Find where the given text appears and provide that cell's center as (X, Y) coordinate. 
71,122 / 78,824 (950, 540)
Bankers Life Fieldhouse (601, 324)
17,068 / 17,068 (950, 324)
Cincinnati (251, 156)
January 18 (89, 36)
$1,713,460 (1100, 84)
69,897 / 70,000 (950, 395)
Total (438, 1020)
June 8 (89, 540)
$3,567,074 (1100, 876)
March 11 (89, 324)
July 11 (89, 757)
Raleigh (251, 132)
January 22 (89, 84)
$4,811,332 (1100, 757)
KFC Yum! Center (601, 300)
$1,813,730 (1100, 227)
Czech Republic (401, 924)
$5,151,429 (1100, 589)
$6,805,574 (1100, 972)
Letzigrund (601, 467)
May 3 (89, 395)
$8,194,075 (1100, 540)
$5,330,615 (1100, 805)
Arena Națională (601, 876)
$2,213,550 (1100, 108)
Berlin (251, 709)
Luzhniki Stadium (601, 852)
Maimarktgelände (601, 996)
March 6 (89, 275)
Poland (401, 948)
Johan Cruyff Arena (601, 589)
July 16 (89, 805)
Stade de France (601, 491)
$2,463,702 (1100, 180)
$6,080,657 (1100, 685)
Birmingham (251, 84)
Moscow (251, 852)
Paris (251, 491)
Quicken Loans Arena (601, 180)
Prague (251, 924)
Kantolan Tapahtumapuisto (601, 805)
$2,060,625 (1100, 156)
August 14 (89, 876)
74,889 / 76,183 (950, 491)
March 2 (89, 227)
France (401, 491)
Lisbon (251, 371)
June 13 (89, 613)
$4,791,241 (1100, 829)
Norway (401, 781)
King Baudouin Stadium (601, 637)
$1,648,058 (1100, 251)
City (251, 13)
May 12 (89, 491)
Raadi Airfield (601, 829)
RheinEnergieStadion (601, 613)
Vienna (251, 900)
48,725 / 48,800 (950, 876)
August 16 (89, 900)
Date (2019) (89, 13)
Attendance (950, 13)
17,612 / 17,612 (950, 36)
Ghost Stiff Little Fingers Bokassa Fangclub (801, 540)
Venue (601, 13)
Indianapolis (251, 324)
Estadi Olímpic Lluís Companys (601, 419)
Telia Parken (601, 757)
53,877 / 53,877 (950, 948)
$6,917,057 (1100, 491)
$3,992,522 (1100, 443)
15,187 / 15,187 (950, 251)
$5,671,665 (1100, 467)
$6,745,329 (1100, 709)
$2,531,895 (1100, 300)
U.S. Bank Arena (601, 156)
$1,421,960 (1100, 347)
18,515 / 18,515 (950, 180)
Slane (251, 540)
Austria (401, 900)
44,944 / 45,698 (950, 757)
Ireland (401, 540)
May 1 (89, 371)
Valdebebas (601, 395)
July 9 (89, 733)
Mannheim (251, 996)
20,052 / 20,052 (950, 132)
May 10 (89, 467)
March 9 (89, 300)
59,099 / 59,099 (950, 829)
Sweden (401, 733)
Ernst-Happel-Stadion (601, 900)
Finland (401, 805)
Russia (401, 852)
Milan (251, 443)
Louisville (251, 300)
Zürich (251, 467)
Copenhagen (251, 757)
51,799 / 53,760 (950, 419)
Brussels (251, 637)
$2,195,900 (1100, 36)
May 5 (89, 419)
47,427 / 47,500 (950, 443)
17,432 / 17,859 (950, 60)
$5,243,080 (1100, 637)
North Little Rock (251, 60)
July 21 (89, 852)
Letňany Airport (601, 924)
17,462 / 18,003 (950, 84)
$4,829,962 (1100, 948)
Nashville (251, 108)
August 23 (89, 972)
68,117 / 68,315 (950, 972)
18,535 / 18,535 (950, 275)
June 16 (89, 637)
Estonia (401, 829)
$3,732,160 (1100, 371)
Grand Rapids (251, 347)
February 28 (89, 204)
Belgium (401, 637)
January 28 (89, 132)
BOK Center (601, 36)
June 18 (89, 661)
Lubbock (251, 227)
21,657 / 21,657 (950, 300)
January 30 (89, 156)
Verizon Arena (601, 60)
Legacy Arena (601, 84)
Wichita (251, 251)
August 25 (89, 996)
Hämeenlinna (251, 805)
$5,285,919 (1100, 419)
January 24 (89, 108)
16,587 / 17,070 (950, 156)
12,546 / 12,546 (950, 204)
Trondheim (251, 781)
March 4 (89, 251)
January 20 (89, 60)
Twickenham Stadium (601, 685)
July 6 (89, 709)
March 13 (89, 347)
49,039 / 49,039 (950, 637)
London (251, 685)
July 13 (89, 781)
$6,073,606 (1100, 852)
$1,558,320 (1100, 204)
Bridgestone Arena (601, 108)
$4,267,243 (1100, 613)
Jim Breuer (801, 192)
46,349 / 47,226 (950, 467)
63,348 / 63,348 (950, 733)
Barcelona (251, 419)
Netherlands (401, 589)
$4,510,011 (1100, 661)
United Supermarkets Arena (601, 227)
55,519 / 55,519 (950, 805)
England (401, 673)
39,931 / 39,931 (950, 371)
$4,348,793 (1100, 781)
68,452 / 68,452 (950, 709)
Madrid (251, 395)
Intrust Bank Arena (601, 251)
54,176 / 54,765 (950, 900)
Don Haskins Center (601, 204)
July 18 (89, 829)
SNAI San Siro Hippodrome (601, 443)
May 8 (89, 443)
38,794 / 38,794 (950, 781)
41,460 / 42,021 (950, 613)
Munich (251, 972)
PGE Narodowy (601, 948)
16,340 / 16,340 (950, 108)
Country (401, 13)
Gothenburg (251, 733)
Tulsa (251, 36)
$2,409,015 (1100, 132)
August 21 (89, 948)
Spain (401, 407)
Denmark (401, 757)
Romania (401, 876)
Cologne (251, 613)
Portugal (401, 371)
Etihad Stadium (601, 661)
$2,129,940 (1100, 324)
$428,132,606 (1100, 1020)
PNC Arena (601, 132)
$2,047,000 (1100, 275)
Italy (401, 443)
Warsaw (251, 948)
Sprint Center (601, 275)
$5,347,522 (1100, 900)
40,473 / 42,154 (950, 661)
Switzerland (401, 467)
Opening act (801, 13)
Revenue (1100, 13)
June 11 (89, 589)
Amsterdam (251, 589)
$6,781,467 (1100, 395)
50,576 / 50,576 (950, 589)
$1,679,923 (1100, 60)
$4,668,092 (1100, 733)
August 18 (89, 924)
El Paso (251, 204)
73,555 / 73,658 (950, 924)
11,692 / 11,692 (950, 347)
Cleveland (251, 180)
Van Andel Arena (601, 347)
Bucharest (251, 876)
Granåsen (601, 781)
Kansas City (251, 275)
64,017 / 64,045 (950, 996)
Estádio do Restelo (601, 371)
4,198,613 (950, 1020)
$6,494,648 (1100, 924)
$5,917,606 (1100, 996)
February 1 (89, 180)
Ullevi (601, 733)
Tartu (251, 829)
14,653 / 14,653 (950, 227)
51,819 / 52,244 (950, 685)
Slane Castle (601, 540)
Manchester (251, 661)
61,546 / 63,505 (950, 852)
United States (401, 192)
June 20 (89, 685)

-------------------------

[DESCRIPTION OF THE TASK]:
Copy out every row above without changing a word, number or mark, from the first line to the last.

[WRITTEN RESPONSE]:
Find where the given text appears and provide that cell's center as (X, Y) coordinate. 
71,122 / 78,824 (950, 540)
Bankers Life Fieldhouse (601, 324)
17,068 / 17,068 (950, 324)
Cincinnati (251, 156)
January 18 (89, 36)
$1,713,460 (1100, 84)
69,897 / 70,000 (950, 395)
Total (438, 1020)
June 8 (89, 540)
$3,567,074 (1100, 876)
March 11 (89, 324)
July 11 (89, 757)
Raleigh (251, 132)
January 22 (89, 84)
$4,811,332 (1100, 757)
KFC Yum! Center (601, 300)
$1,813,730 (1100, 227)
Czech Republic (401, 924)
$5,151,429 (1100, 589)
$6,805,574 (1100, 972)
Letzigrund (601, 467)
May 3 (89, 395)
$8,194,075 (1100, 540)
$5,330,615 (1100, 805)
Arena Națională (601, 876)
$2,213,550 (1100, 108)
Berlin (251, 709)
Luzhniki Stadium (601, 852)
Maimarktgelände (601, 996)
March 6 (89, 275)
Poland (401, 948)
Johan Cruyff Arena (601, 589)
July 16 (89, 805)
Stade de France (601, 491)
$2,463,702 (1100, 180)
$6,080,657 (1100, 685)
Birmingham (251, 84)
Moscow (251, 852)
Paris (251, 491)
Quicken Loans Arena (601, 180)
Prague (251, 924)
Kantolan Tapahtumapuisto (601, 805)
$2,060,625 (1100, 156)
August 14 (89, 876)
74,889 / 76,183 (950, 491)
March 2 (89, 227)
France (401, 491)
Lisbon (251, 371)
June 13 (89, 613)
$4,791,241 (1100, 829)
Norway (401, 781)
King Baudouin Stadium (601, 637)
$1,648,058 (1100, 251)
City (251, 13)
May 12 (89, 491)
Raadi Airfield (601, 829)
RheinEnergieStadion (601, 613)
Vienna (251, 900)
48,725 / 48,800 (950, 876)
August 16 (89, 900)
Date (2019) (89, 13)
Attendance (950, 13)
17,612 / 17,612 (950, 36)
Ghost Stiff Little Fingers Bokassa Fangclub (801, 540)
Venue (601, 13)
Indianapolis (251, 324)
Estadi Olímpic Lluís Companys (601, 419)
Telia Parken (601, 757)
53,877 / 53,877 (950, 948)
$6,917,057 (1100, 491)
$3,992,522 (1100, 443)
15,187 / 15,187 (950, 251)
$5,671,665 (1100, 467)
$6,745,329 (1100, 709)
$2,531,895 (1100, 300)
U.S. Bank Arena (601, 156)
$1,421,960 (1100, 347)
18,515 / 18,515 (950, 180)
Slane (251, 540)
Austria (401, 900)
44,944 / 45,698 (950, 757)
Ireland (401, 540)
May 1 (89, 371)
Valdebebas (601, 395)
July 9 (89, 733)
Mannheim (251, 996)
20,052 / 20,052 (950, 132)
May 10 (89, 467)
March 9 (89, 300)
59,099 / 59,099 (950, 829)
Sweden (401, 733)
Ernst-Happel-Stadion (601, 900)
Finland (401, 805)
Russia (401, 852)
Milan (251, 443)
Louisville (251, 300)
Zürich (251, 467)
Copenhagen (251, 757)
51,799 / 53,760 (950, 419)
Brussels (251, 637)
$2,195,900 (1100, 36)
May 5 (89, 419)
47,427 / 47,500 (950, 443)
17,432 / 17,859 (950, 60)
$5,243,080 (1100, 637)
North Little Rock (251, 60)
July 21 (89, 852)
Letňany Airport (601, 924)
17,462 / 18,003 (950, 84)
$4,829,962 (1100, 948)
Nashville (251, 108)
August 23 (89, 972)
68,117 / 68,315 (950, 972)
18,535 / 18,535 (950, 275)
June 16 (89, 637)
Estonia (401, 829)
$3,732,160 (1100, 371)
Grand Rapids (251, 347)
February 28 (89, 204)
Belgium (401, 637)
January 28 (89, 132)
BOK Center (601, 36)
June 18 (89, 661)
Lubbock (251, 227)
21,657 / 21,657 (950, 300)
January 30 (89, 156)
Verizon Arena (601, 60)
Legacy Arena (601, 84)
Wichita (251, 251)
August 25 (89, 996)
Hämeenlinna (251, 805)
$5,285,919 (1100, 419)
January 24 (89, 108)
16,587 / 17,070 (950, 156)
12,546 / 12,546 (950, 204)
Trondheim (251, 781)
March 4 (89, 251)
January 20 (89, 60)
Twickenham Stadium (601, 685)
July 6 (89, 709)
March 13 (89, 347)
49,039 / 49,039 (950, 637)
London (251, 685)
July 13 (89, 781)
$6,073,606 (1100, 852)
$1,558,320 (1100, 204)
Bridgestone Arena (601, 108)
$4,267,243 (1100, 613)
Jim Breuer (801, 192)
46,349 / 47,226 (950, 467)
63,348 / 63,348 (950, 733)
Barcelona (251, 419)
Netherlands (401, 589)
$4,510,011 (1100, 661)
United Supermarkets Arena (601, 227)
55,519 / 55,519 (950, 805)
England (401, 673)
39,931 / 39,931 (950, 371)
$4,348,793 (1100, 781)
68,452 / 68,452 (950, 709)
Madrid (251, 395)
Intrust Bank Arena (601, 251)
54,176 / 54,765 (950, 900)
Don Haskins Center (601, 204)
July 18 (89, 829)
SNAI San Siro Hippodrome (601, 443)
May 8 (89, 443)
38,794 / 38,794 (950, 781)
41,460 / 42,021 (950, 613)
Munich (251, 972)
PGE Narodowy (601, 948)
16,340 / 16,340 (950, 108)
Country (401, 13)
Gothenburg (251, 733)
Tulsa (251, 36)
$2,409,015 (1100, 132)
August 21 (89, 948)
Spain (401, 407)
Denmark (401, 757)
Romania (401, 876)
Cologne (251, 613)
Portugal (401, 371)
Etihad Stadium (601, 661)
$2,129,940 (1100, 324)
$428,132,606 (1100, 1020)
PNC Arena (601, 132)
$2,047,000 (1100, 275)
Italy (401, 443)
Warsaw (251, 948)
Sprint Center (601, 275)
$5,347,522 (1100, 900)
40,473 / 42,154 (950, 661)
Switzerland (401, 467)
Opening act (801, 13)
Revenue (1100, 13)
June 11 (89, 589)
Amsterdam (251, 589)
$6,781,467 (1100, 395)
50,576 / 50,576 (950, 589)
$1,679,923 (1100, 60)
$4,668,092 (1100, 733)
August 18 (89, 924)
El Paso (251, 204)
73,555 / 73,658 (950, 924)
11,692 / 11,692 (950, 347)
Cleveland (251, 180)
Van Andel Arena (601, 347)
Bucharest (251, 876)
Granåsen (601, 781)
Kansas City (251, 275)
64,017 / 64,045 (950, 996)
Estádio do Restelo (601, 371)
4,198,613 (950, 1020)
$6,494,648 (1100, 924)
$5,917,606 (1100, 996)
February 1 (89, 180)
Ullevi (601, 733)
Tartu (251, 829)
14,653 / 14,653 (950, 227)
51,819 / 52,244 (950, 685)
Slane Castle (601, 540)
Manchester (251, 661)
61,546 / 63,505 (950, 852)
United States (401, 192)
June 20 (89, 685)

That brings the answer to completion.